# Your goal:
Repeat the data in full. No line may differ from the original.

---------- Recorded information ----------

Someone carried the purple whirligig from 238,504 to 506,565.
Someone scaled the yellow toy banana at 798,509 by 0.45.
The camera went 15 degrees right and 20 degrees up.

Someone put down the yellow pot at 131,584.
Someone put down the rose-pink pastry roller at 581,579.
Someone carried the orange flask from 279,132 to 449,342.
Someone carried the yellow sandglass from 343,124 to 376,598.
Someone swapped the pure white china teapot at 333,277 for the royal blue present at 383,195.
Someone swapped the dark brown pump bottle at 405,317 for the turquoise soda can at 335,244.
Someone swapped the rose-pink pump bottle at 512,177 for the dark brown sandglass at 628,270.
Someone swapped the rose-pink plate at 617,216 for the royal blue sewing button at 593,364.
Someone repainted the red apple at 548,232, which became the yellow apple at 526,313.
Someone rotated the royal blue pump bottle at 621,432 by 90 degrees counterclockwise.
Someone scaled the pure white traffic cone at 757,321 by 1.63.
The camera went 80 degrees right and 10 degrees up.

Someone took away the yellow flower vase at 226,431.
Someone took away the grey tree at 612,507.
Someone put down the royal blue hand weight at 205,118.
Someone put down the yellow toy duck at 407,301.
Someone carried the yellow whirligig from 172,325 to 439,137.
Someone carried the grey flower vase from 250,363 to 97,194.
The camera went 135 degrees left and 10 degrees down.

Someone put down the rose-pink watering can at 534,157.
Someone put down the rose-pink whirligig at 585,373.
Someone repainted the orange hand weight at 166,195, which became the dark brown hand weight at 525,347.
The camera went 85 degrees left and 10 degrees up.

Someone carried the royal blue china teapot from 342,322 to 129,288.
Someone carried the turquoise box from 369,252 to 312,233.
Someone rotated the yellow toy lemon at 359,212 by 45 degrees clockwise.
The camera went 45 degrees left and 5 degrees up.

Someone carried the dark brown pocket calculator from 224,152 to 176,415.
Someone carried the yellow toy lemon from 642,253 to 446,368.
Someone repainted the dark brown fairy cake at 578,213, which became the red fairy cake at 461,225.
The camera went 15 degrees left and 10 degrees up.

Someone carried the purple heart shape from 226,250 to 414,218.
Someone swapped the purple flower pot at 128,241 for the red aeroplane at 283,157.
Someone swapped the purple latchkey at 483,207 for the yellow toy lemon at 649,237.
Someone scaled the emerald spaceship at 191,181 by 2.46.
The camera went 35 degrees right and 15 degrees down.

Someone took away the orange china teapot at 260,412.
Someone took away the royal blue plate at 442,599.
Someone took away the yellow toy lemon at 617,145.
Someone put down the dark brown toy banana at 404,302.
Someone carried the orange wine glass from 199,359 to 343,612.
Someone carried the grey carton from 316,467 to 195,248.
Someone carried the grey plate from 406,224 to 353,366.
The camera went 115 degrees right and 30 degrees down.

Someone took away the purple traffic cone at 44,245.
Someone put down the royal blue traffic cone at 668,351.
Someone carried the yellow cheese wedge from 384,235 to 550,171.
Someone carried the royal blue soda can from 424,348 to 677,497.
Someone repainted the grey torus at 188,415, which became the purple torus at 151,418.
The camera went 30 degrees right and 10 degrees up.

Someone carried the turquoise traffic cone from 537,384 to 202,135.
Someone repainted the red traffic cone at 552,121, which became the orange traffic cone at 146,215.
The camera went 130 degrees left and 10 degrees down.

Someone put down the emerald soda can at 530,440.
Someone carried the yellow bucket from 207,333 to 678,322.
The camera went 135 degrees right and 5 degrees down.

----------

# Response to the task:
Someone carried the purple whirligig from 238,504 to 506,565.
Someone scaled the yellow toy banana at 798,509 by 0.45.
The camera went 15 degrees right and 20 degrees up.

Someone put down the yellow pot at 131,584.
Someone put down the rose-pink pastry roller at 581,579.
Someone carried the orange flask from 279,132 to 449,342.
Someone carried the yellow sandglass from 343,124 to 376,598.
Someone swapped the pure white china teapot at 333,277 for the royal blue present at 383,195.
Someone swapped the dark brown pump bottle at 405,317 for the turquoise soda can at 335,244.
Someone swapped the rose-pink pump bottle at 512,177 for the dark brown sandglass at 628,270.
Someone swapped the rose-pink plate at 617,216 for the royal blue sewing button at 593,364.
Someone repainted the red apple at 548,232, which became the yellow apple at 526,313.
Someone rotated the royal blue pump bottle at 621,432 by 90 degrees counterclockwise.
Someone scaled the pure white traffic cone at 757,321 by 1.63.
The camera went 80 degrees right and 10 degrees up.

Someone took away the yellow flower vase at 226,431.
Someone took away the grey tree at 612,507.
Someone put down the royal blue hand weight at 205,118.
Someone put down the yellow toy duck at 407,301.
Someone carried the yellow whirligig from 172,325 to 439,137.
Someone carried the grey flower vase from 250,363 to 97,194.
The camera went 135 degrees left and 10 degrees down.

Someone put down the rose-pink watering can at 534,157.
Someone put down the rose-pink whirligig at 585,373.
Someone repainted the orange hand weight at 166,195, which became the dark brown hand weight at 525,347.
The camera went 85 degrees left and 10 degrees up.

Someone carried the royal blue china teapot from 342,322 to 129,288.
Someone carried the turquoise box from 369,252 to 312,233.
Someone rotated the yellow toy lemon at 359,212 by 45 degrees clockwise.
The camera went 45 degrees left and 5 degrees up.

Someone carried the dark brown pocket calculator from 224,152 to 176,415.
Someone carried the yellow toy lemon from 642,253 to 446,368.
Someone repainted the dark brown fairy cake at 578,213, which became the red fairy cake at 461,225.
The camera went 15 degrees left and 10 degrees up.

Someone carried the purple heart shape from 226,250 to 414,218.
Someone swapped the purple flower pot at 128,241 for the red aeroplane at 283,157.
Someone swapped the purple latchkey at 483,207 for the yellow toy lemon at 649,237.
Someone scaled the emerald spaceship at 191,181 by 2.46.
The camera went 35 degrees right and 15 degrees down.

Someone took away the orange china teapot at 260,412.
Someone took away the royal blue plate at 442,599.
Someone took away the yellow toy lemon at 617,145.
Someone put down the dark brown toy banana at 404,302.
Someone carried the orange wine glass from 199,359 to 343,612.
Someone carried the grey carton from 316,467 to 195,248.
Someone carried the grey plate from 406,224 to 353,366.
The camera went 115 degrees right and 30 degrees down.

Someone took away the purple traffic cone at 44,245.
Someone put down the royal blue traffic cone at 668,351.
Someone carried the yellow cheese wedge from 384,235 to 550,171.
Someone carried the royal blue soda can from 424,348 to 677,497.
Someone repainted the grey torus at 188,415, which became the purple torus at 151,418.
The camera went 30 degrees right and 10 degrees up.

Someone carried the turquoise traffic cone from 537,384 to 202,135.
Someone repainted the red traffic cone at 552,121, which became the orange traffic cone at 146,215.
The camera went 130 degrees left and 10 degrees down.

Someone put down the emerald soda can at 530,440.
Someone carried the yellow bucket from 207,333 to 678,322.
The camera went 135 degrees right and 5 degrees down.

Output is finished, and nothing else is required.